#### [DATA EXTRACT]
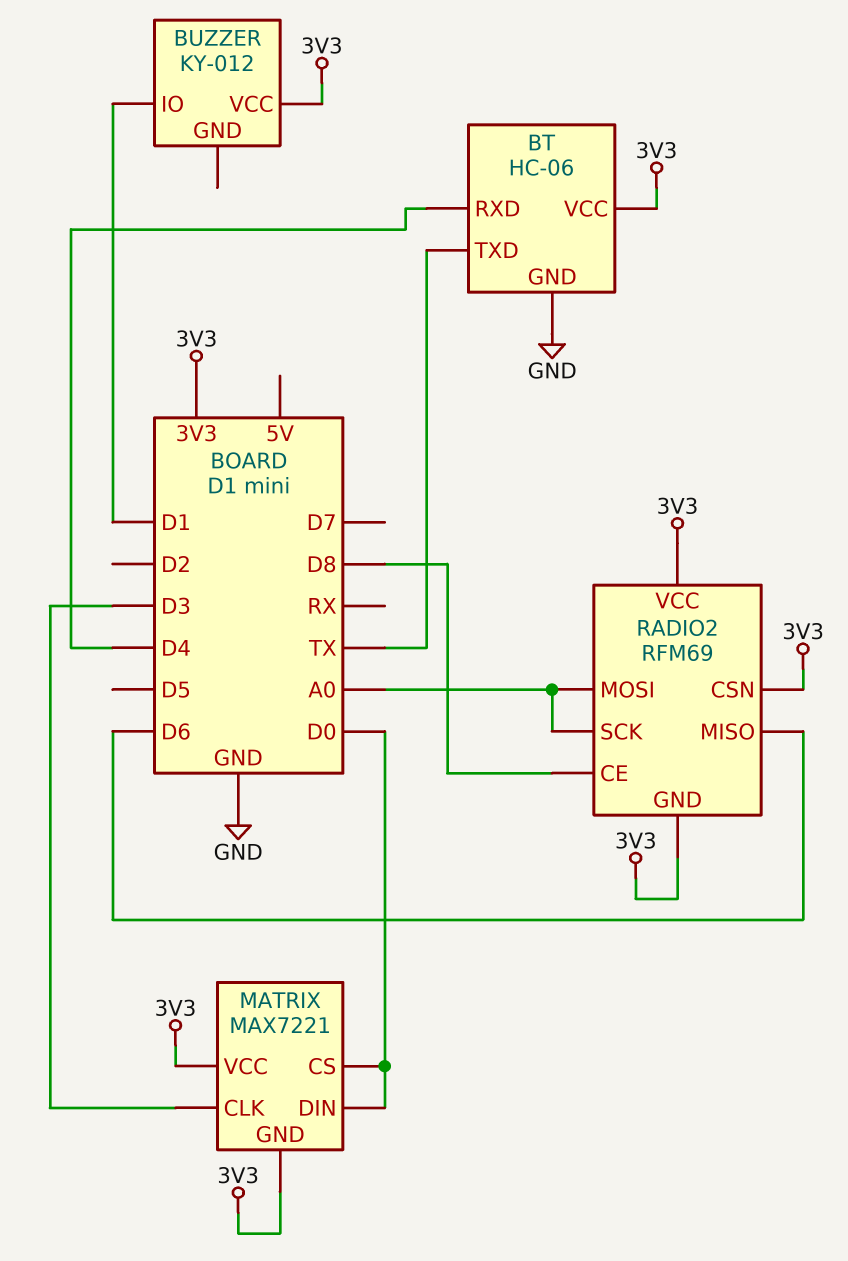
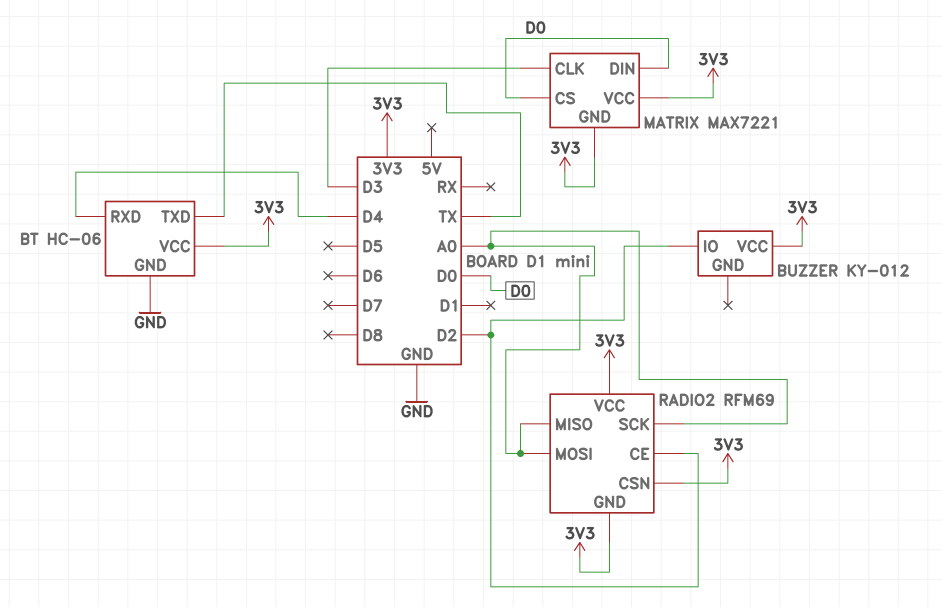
BUZZER pin IO: D1 -> D2
RADIO2 pin CE: D8 -> D2
RADIO2 pin MISO: D6 -> A0

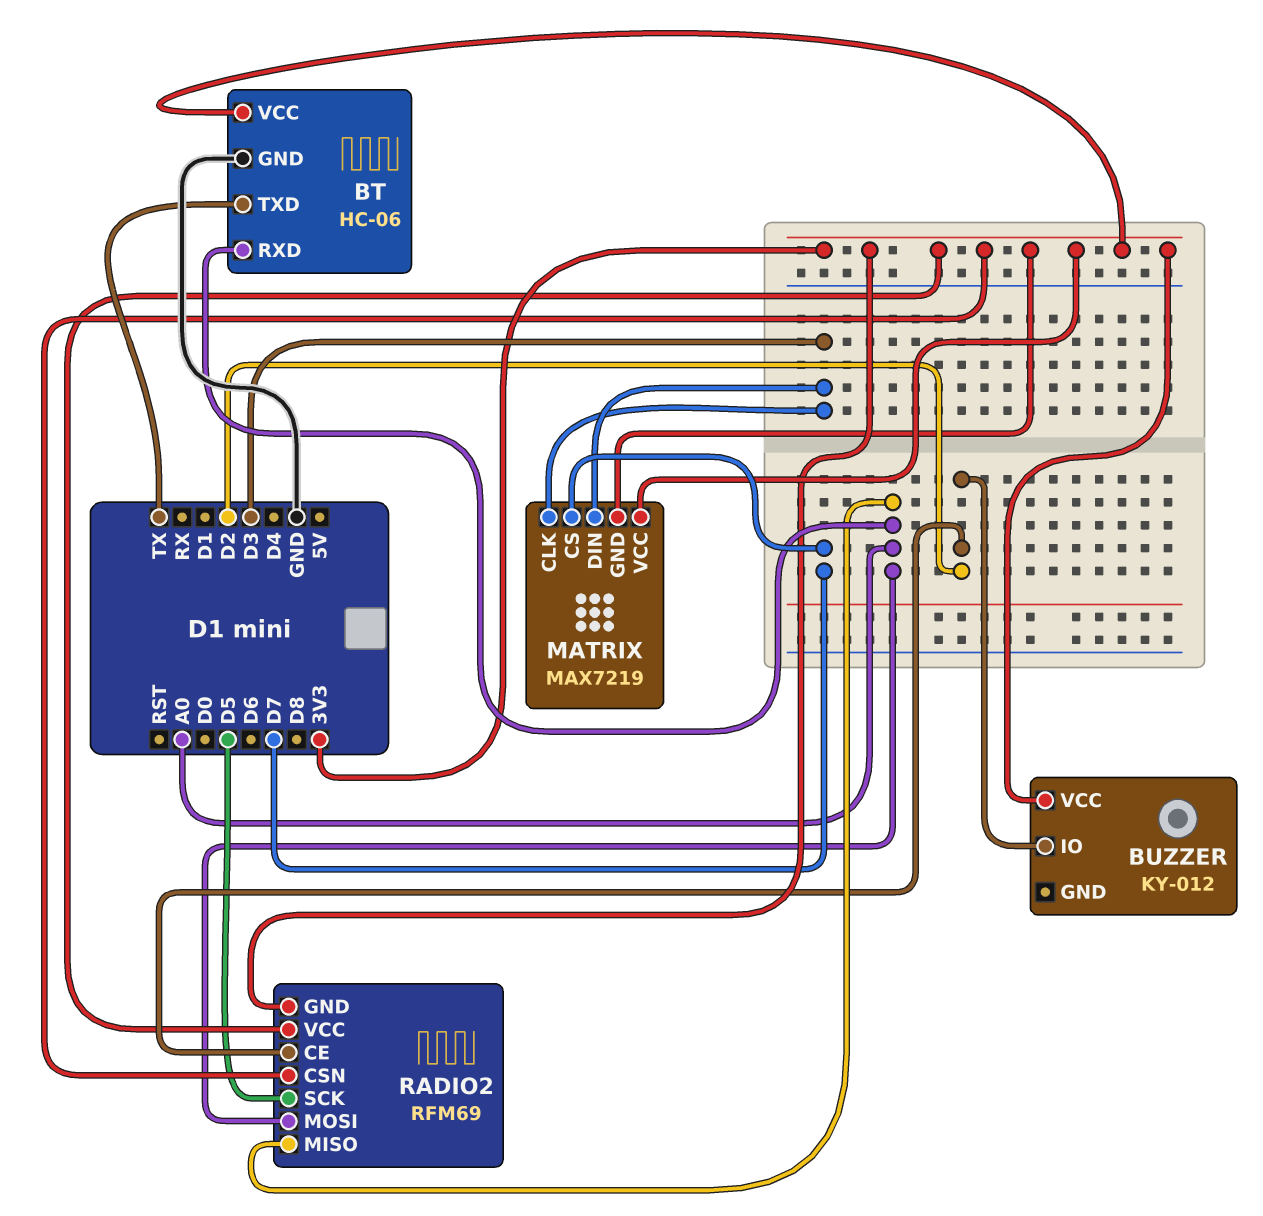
BT pin RXD: D4 -> A0
MATRIX: MAX7221 -> MAX7219
MATRIX pin CS: D0 -> D7
MATRIX pin DIN: D0 -> D3
RADIO2 pin SCK: A0 -> D5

#### [TASK DESCRIPTION]
Each line above is to be copied verbatim. Drop any image from the copy.

#### [ANSWER TO THIS EXERCISE]
BUZZER pin IO: D1 -> D2
RADIO2 pin CE: D8 -> D2
RADIO2 pin MISO: D6 -> A0

BT pin RXD: D4 -> A0
MATRIX: MAX7221 -> MAX7219
MATRIX pin CS: D0 -> D7
MATRIX pin DIN: D0 -> D3
RADIO2 pin SCK: A0 -> D5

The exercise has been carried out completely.